| EXERCISE DETAILS |
In the records below, find the line with "(303, 174) = (647, 518): pink" and the line with "camera: 10 degrees left, 15 degrees up". Print both exactly, along with every line between them, and no other line.

───── MATERIAL FOR THE TASK

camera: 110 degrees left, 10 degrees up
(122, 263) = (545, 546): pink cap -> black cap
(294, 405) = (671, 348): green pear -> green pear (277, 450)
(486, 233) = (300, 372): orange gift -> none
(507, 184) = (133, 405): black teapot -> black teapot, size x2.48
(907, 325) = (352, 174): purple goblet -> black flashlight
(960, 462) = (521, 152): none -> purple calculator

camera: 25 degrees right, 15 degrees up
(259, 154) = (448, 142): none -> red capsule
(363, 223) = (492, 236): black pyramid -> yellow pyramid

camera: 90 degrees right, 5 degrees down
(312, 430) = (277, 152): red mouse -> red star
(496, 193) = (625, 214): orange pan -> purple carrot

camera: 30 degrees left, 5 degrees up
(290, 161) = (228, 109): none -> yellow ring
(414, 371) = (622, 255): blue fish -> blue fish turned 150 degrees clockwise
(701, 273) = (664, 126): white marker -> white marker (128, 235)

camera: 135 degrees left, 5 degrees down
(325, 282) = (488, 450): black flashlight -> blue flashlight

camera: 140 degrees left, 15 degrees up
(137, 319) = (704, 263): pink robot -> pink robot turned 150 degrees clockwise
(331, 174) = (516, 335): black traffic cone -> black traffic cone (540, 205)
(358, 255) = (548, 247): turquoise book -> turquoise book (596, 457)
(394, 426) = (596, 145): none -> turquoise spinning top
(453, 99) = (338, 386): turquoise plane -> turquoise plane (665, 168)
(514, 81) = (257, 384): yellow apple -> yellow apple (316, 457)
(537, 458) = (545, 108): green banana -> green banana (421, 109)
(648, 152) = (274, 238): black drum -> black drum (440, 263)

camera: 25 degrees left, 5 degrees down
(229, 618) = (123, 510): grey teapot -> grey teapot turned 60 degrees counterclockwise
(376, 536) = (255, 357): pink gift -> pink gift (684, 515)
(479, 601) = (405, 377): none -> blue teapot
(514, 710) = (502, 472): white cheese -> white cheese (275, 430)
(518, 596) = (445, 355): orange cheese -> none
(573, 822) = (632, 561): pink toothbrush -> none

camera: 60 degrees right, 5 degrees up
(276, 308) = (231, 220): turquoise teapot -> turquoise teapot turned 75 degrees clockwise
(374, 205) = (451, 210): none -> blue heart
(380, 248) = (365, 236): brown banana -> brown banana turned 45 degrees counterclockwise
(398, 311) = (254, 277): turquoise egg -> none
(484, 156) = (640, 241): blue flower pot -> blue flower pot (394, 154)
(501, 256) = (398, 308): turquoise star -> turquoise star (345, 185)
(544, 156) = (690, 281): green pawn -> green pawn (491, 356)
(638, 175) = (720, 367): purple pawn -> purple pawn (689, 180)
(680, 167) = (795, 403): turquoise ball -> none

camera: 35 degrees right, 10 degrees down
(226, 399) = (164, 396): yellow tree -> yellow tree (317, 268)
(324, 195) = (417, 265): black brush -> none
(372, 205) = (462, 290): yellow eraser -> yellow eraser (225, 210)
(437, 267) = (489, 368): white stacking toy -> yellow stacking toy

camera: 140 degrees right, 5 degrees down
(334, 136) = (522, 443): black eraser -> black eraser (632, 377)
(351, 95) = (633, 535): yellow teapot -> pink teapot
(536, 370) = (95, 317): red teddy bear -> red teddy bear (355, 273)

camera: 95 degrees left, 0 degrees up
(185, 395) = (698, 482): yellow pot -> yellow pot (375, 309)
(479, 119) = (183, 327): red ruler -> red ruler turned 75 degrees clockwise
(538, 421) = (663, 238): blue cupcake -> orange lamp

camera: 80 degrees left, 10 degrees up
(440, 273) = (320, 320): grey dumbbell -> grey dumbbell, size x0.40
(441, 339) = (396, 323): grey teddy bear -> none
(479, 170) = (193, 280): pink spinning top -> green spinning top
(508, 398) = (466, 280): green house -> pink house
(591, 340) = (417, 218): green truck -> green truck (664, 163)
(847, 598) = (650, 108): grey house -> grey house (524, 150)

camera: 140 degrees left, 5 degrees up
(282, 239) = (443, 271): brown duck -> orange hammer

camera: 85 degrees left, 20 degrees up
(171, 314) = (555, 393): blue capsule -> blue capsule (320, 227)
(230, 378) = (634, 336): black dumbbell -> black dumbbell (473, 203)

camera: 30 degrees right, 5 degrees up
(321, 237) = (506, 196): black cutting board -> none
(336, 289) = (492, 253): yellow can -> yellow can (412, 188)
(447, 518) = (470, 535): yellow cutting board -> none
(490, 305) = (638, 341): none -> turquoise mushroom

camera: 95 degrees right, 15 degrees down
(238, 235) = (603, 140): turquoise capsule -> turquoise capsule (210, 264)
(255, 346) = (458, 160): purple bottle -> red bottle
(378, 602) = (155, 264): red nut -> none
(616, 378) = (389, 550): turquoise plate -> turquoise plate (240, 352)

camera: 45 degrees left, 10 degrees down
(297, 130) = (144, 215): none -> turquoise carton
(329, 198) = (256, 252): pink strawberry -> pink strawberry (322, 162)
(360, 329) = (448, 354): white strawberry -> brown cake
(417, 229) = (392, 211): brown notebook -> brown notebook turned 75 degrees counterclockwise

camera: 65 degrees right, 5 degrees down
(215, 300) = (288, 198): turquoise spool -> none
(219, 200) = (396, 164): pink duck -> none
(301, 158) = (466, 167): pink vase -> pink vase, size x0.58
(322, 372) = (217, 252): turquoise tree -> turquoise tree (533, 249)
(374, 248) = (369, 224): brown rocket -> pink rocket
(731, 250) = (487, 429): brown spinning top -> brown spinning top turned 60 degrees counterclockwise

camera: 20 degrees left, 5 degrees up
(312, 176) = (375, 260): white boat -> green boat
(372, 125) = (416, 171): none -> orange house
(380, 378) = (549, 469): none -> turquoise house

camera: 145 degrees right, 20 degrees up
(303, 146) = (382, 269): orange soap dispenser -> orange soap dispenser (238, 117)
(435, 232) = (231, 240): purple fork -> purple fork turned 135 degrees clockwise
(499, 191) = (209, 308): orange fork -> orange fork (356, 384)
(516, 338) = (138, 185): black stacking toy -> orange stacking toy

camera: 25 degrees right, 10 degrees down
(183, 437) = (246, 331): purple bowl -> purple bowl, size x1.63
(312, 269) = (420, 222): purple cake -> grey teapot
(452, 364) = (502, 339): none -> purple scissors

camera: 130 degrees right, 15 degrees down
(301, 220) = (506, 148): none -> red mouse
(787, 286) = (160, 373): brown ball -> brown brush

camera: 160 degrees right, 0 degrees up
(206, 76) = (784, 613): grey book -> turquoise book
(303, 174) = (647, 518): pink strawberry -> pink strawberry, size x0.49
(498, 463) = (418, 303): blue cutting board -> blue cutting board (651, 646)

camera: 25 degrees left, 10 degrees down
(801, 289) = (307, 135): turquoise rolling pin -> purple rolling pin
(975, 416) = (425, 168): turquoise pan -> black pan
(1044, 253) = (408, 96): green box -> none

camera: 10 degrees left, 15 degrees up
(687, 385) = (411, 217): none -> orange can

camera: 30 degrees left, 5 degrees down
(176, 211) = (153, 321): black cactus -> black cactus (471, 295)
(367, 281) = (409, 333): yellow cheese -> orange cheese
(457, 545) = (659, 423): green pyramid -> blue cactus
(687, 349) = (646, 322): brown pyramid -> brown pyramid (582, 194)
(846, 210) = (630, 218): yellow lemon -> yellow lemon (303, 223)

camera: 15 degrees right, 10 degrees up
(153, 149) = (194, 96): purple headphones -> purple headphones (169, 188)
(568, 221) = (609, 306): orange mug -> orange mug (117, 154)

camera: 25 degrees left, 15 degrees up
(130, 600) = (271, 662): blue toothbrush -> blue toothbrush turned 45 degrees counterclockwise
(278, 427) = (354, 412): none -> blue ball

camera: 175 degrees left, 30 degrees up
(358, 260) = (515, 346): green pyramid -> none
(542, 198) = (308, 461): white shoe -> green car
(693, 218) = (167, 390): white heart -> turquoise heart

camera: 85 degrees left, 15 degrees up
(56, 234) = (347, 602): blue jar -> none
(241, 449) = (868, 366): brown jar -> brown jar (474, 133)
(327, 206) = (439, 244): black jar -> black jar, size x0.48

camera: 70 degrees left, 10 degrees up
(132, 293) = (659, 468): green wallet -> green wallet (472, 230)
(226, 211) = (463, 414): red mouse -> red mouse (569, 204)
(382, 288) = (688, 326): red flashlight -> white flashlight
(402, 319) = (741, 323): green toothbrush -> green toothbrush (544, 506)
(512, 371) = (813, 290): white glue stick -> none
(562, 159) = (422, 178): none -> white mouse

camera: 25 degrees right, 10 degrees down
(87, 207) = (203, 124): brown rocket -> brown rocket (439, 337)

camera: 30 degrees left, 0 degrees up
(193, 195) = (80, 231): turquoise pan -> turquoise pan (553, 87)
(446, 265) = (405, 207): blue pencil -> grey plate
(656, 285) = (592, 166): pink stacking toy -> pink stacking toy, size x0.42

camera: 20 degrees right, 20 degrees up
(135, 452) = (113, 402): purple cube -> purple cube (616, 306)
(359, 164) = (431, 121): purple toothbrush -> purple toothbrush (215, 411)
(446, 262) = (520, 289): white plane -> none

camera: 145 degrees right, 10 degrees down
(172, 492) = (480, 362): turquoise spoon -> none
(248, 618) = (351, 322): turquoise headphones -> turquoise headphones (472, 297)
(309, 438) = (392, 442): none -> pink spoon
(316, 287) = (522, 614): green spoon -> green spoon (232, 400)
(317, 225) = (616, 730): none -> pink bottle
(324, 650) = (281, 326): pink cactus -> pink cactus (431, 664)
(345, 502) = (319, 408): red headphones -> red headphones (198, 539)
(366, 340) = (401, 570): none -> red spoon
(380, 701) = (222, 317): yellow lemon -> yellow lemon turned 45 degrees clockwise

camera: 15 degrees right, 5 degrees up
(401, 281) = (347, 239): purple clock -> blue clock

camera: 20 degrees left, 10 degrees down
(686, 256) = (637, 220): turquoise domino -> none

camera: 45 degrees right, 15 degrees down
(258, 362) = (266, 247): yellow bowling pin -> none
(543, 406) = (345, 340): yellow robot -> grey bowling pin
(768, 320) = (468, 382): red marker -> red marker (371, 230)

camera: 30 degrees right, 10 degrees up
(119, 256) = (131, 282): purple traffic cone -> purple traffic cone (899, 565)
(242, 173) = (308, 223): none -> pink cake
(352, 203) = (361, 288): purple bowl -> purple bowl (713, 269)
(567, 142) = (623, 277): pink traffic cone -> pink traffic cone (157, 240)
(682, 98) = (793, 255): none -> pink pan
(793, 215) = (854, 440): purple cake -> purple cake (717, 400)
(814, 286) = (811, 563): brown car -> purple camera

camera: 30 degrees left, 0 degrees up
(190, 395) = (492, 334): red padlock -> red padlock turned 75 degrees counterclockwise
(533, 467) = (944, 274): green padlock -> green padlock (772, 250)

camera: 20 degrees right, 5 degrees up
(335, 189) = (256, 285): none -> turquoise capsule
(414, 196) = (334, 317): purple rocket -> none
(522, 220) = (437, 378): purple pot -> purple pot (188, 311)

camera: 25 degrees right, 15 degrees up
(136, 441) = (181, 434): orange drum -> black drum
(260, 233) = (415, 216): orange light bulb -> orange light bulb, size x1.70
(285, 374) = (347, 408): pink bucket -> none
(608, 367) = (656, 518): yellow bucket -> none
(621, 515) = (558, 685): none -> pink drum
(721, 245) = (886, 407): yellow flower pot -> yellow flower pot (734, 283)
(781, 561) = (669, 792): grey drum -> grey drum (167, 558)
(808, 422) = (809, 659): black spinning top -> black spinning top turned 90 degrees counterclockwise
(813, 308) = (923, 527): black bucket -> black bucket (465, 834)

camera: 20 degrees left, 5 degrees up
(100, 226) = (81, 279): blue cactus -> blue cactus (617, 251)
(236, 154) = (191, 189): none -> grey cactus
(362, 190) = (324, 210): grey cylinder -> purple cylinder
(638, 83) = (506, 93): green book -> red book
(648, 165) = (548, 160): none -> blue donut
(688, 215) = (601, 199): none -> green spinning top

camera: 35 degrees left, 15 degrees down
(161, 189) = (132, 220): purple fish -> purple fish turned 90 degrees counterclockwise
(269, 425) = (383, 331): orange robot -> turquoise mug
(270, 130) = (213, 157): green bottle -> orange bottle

──────────

| ANSWER SECTION |
(303, 174) = (647, 518): pink strawberry -> pink strawberry, size x0.49
(498, 463) = (418, 303): blue cutting board -> blue cutting board (651, 646)

camera: 25 degrees left, 10 degrees down
(801, 289) = (307, 135): turquoise rolling pin -> purple rolling pin
(975, 416) = (425, 168): turquoise pan -> black pan
(1044, 253) = (408, 96): green box -> none

camera: 10 degrees left, 15 degrees up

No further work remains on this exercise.